=== PROVIDED INFORMATION ===
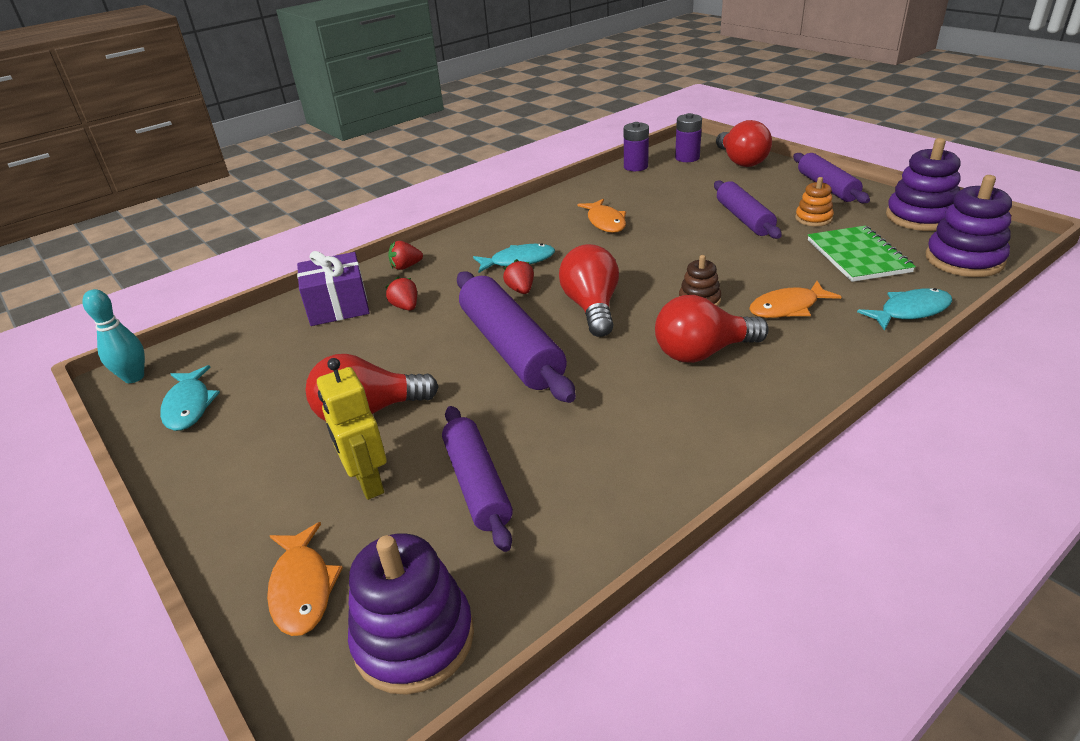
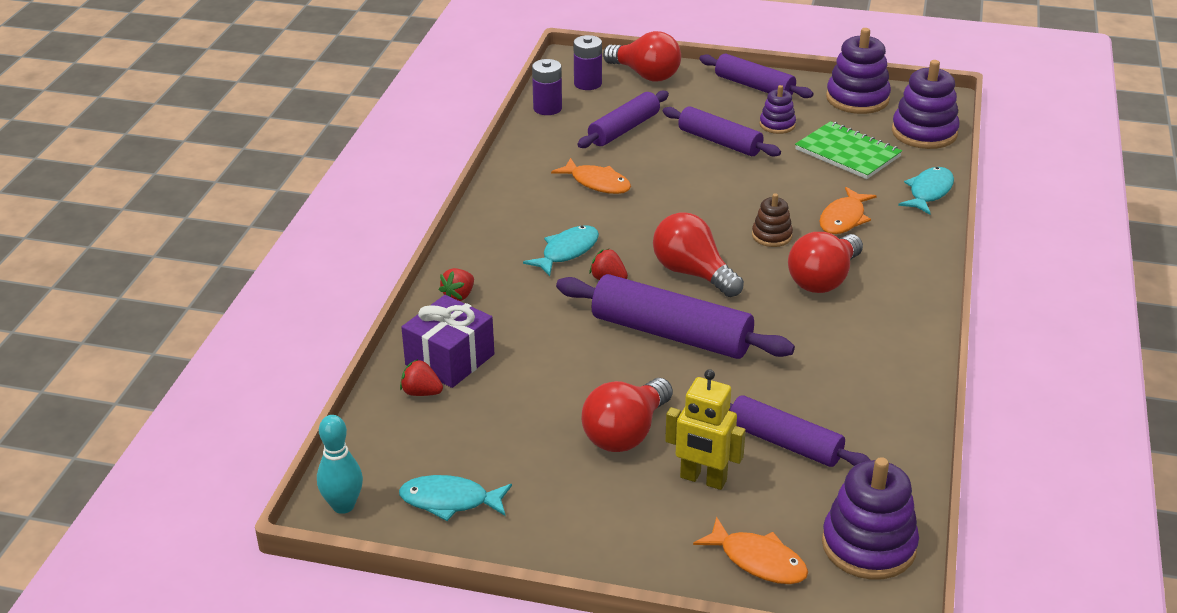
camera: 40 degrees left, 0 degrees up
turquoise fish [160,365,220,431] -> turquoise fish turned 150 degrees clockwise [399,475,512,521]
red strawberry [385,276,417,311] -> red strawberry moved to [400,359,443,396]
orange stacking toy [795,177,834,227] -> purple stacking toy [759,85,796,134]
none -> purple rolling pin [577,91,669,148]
===
=== PROVIDED INFORMATION ===
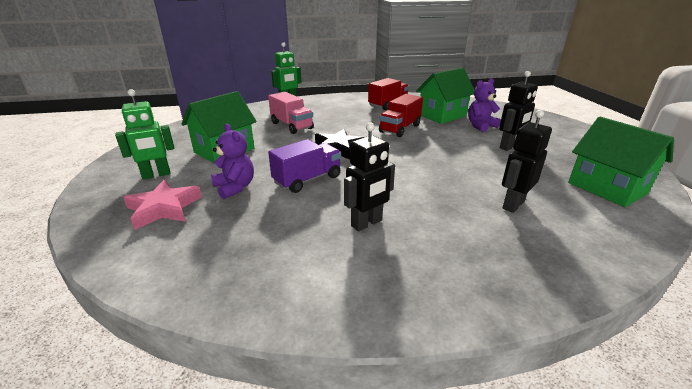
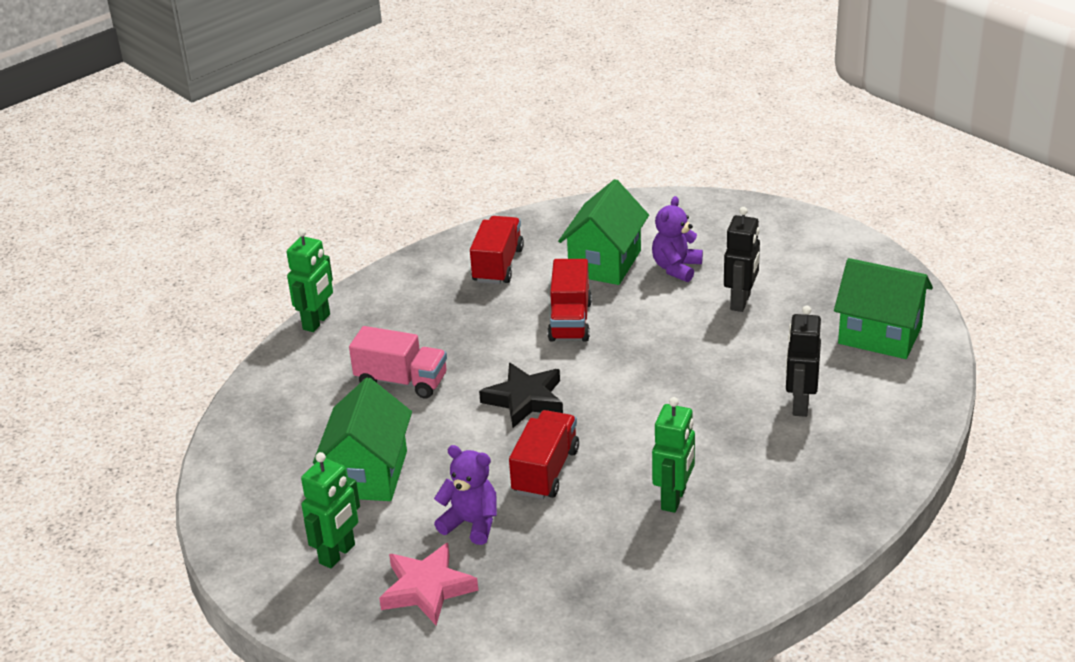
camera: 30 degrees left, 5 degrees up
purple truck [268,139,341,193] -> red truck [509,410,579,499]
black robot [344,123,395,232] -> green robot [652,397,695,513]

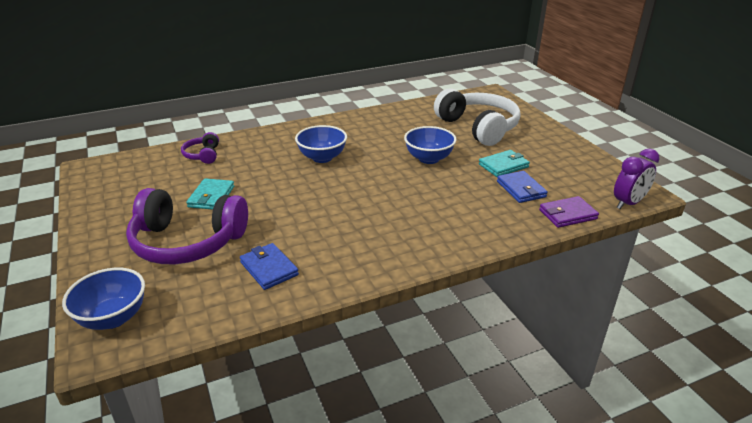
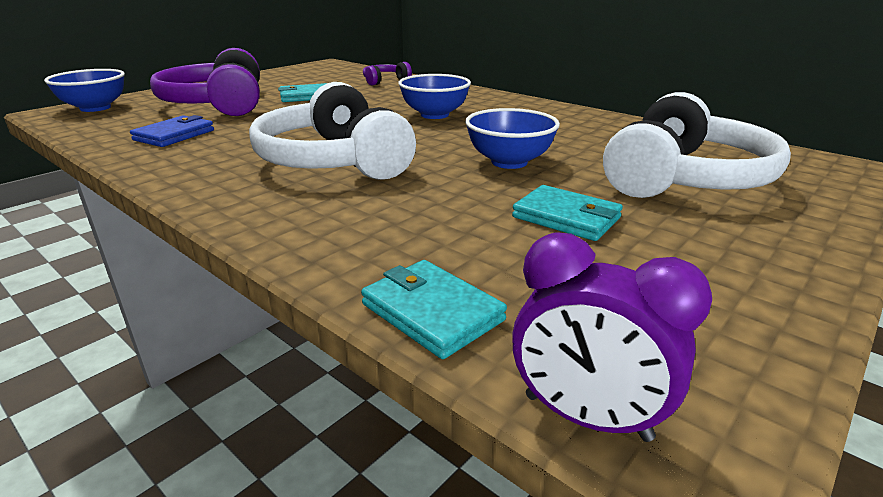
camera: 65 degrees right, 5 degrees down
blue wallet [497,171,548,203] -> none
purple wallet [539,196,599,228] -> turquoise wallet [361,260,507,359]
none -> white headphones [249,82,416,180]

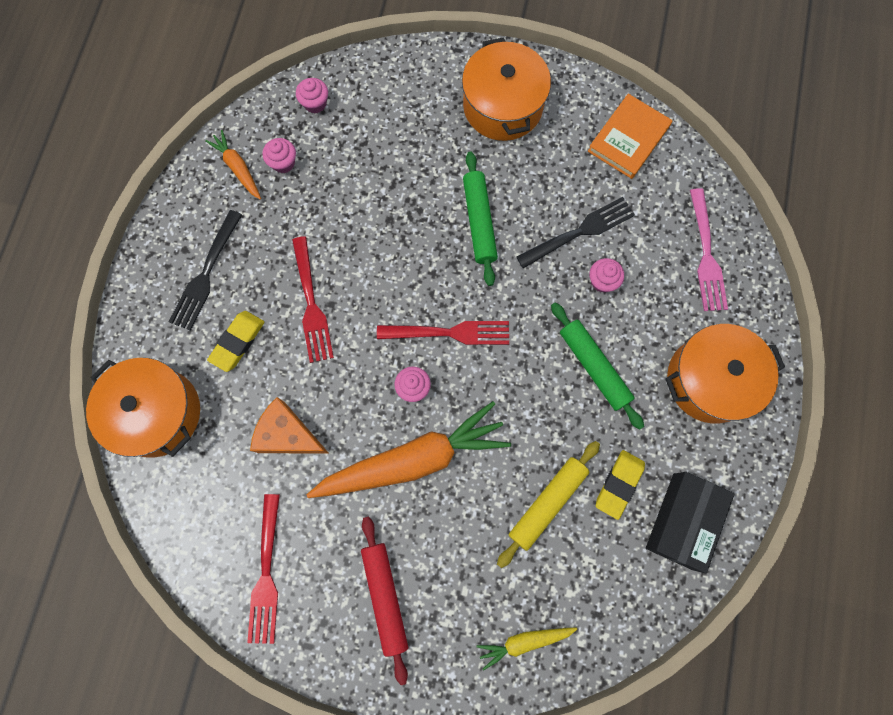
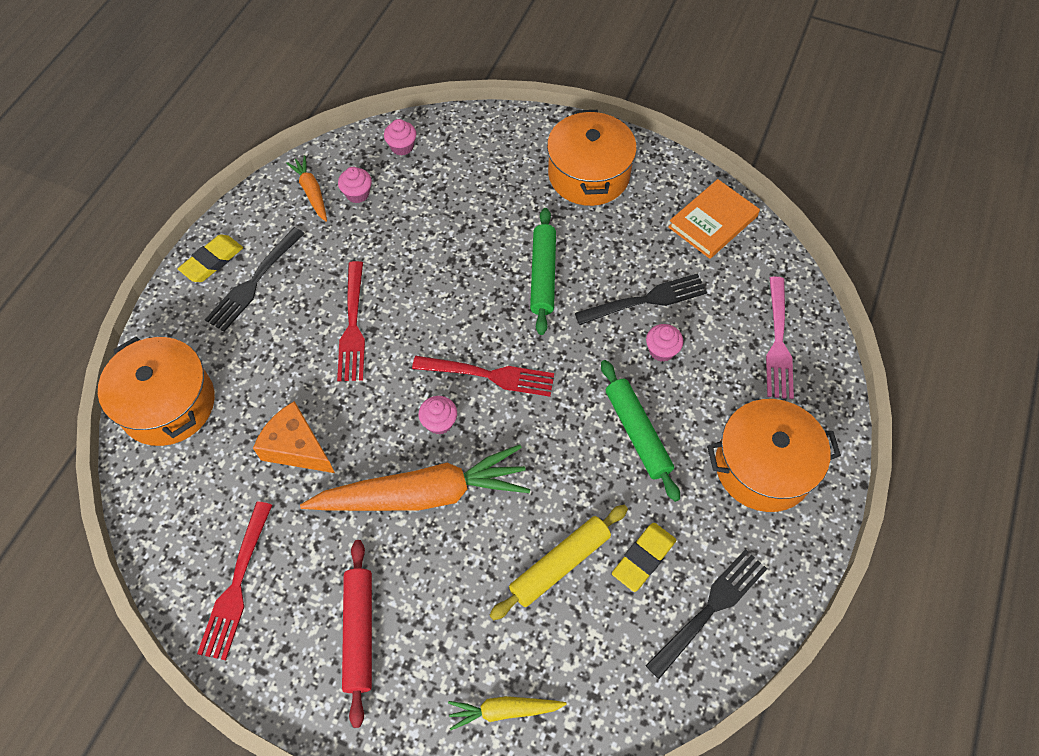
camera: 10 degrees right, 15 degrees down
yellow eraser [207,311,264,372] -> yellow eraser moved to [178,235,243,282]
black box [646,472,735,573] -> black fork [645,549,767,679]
===
• _AIM OF THE EXERCISE_
State only the number of lines in these entries that contain "wallet".

• _REPLY TO THE TASK_
2